*EXERCISE*: For this exercise, repeat exactly the lines below starting at the line holding "turquoise tree: 5 -> 3" and ending at the line holding "purple plane: 4 -> 3", both included, with no extra lines and no pictures.

*MATERIAL SUPPLIED*:
Content starts
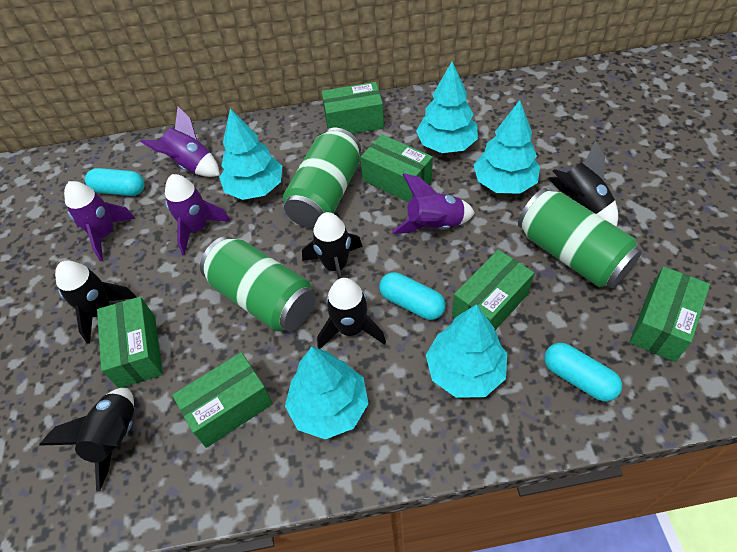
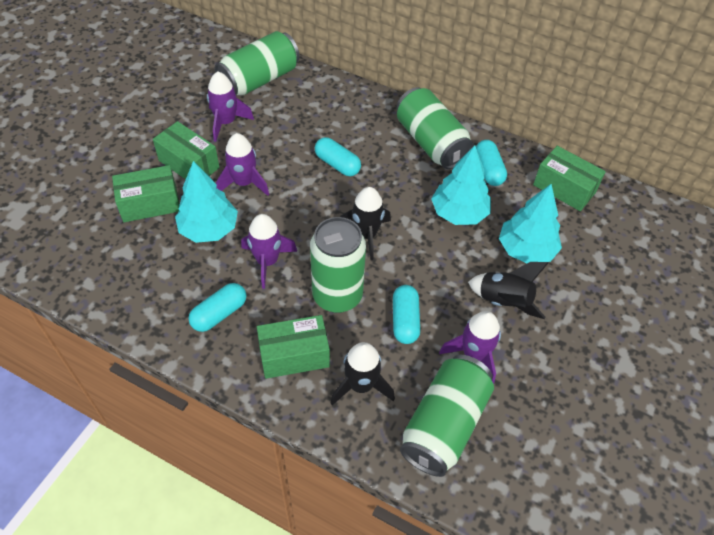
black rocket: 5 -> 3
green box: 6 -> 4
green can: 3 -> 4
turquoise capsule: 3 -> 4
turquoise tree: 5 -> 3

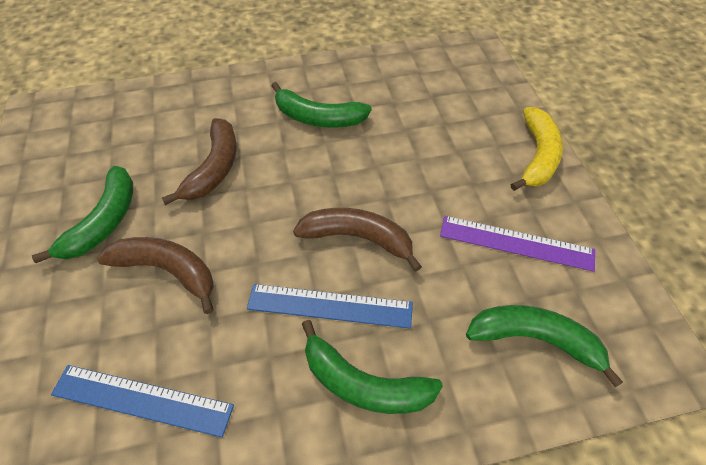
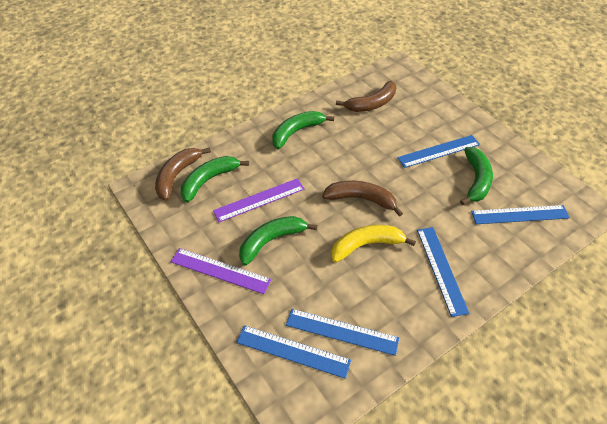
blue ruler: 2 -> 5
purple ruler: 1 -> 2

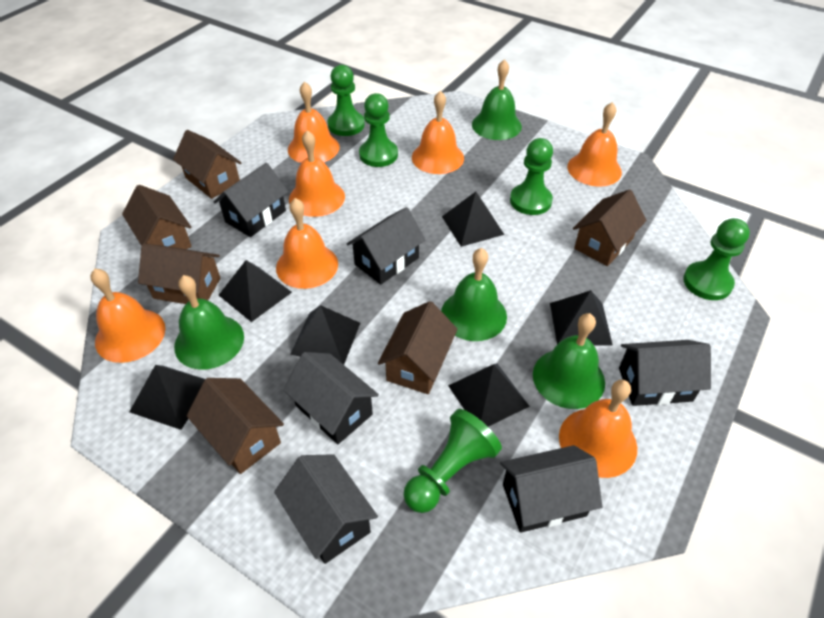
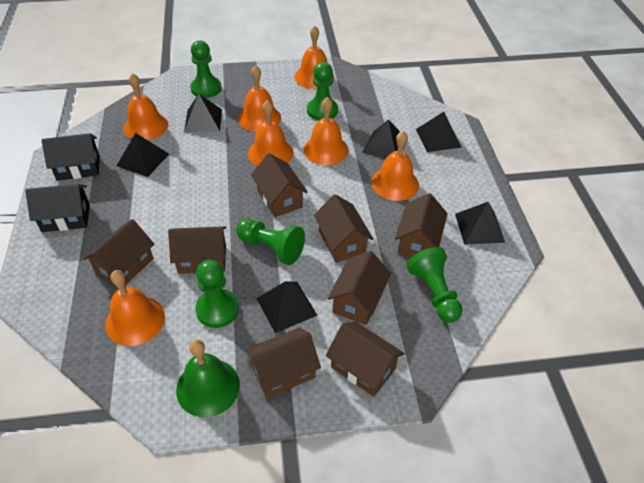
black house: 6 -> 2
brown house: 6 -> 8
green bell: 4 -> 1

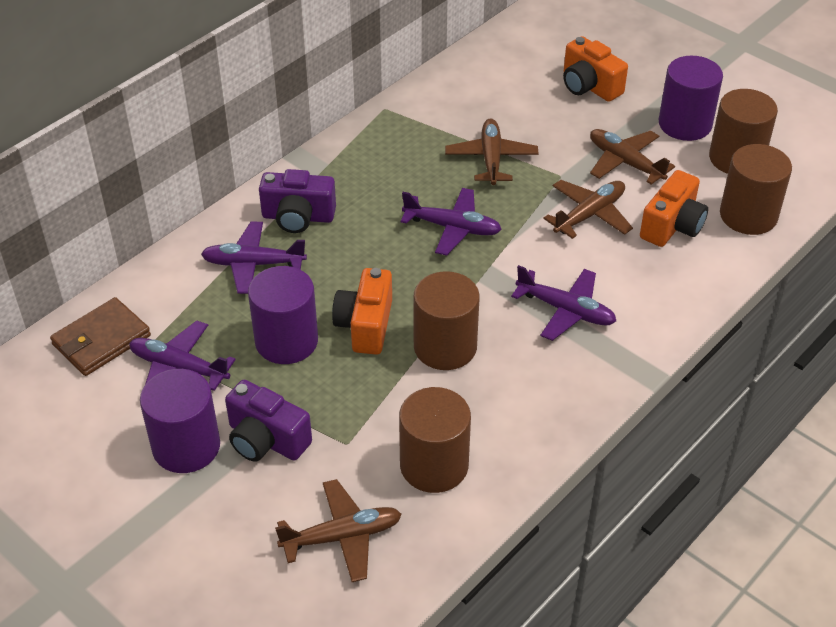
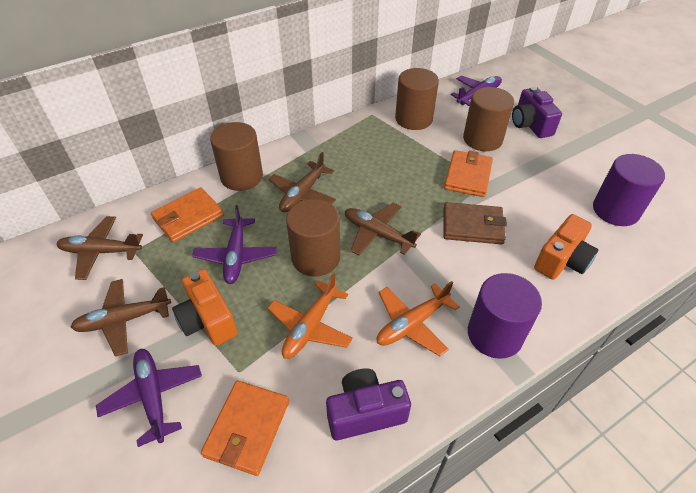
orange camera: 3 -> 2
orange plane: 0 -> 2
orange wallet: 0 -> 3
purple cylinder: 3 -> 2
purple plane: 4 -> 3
Content ends
Content starts
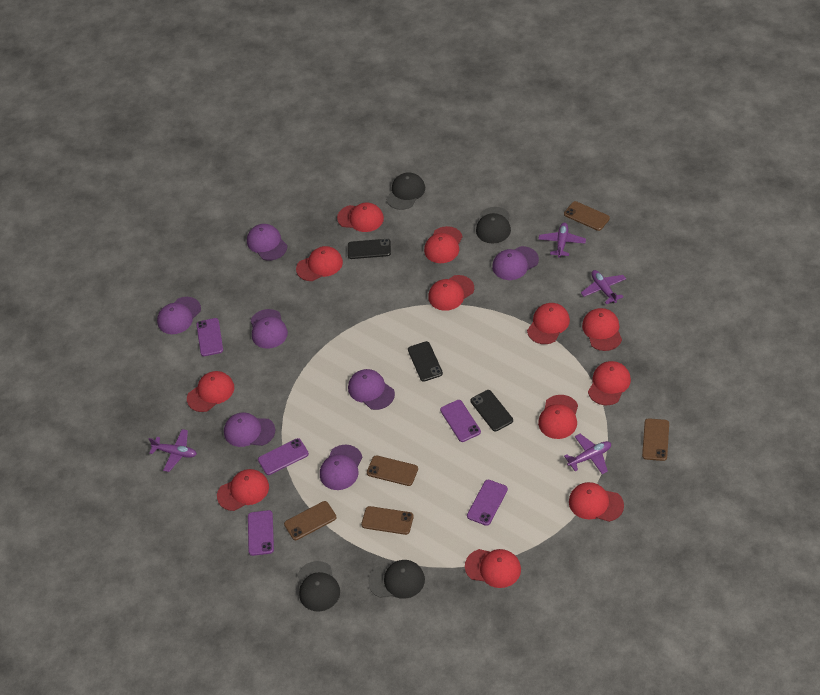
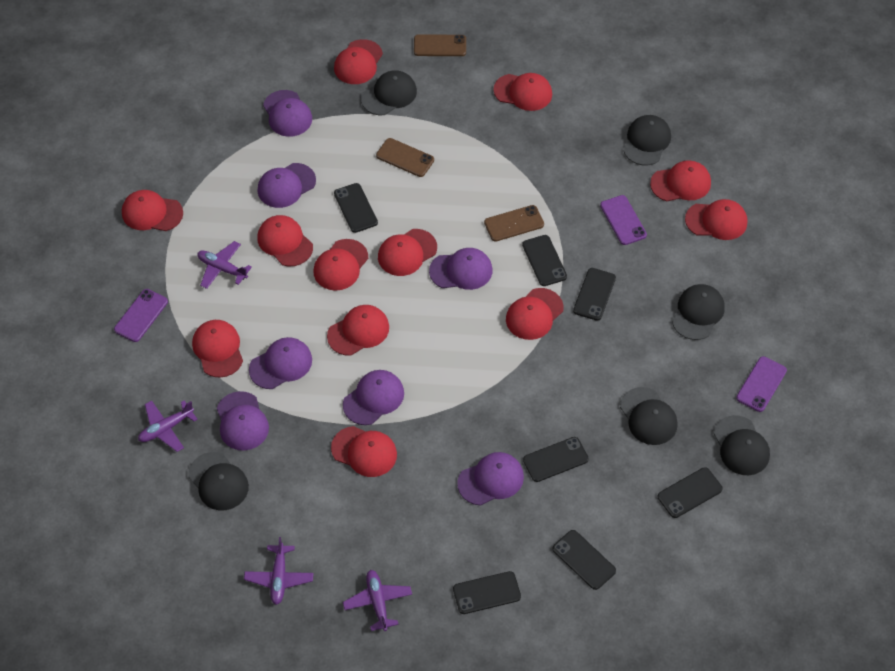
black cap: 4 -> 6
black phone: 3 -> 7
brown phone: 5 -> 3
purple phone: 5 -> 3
Content ends
*RESPONSE AREA*:
turquoise tree: 5 -> 3

blue ruler: 2 -> 5
purple ruler: 1 -> 2

black house: 6 -> 2
brown house: 6 -> 8
green bell: 4 -> 1

orange camera: 3 -> 2
orange plane: 0 -> 2
orange wallet: 0 -> 3
purple cylinder: 3 -> 2
purple plane: 4 -> 3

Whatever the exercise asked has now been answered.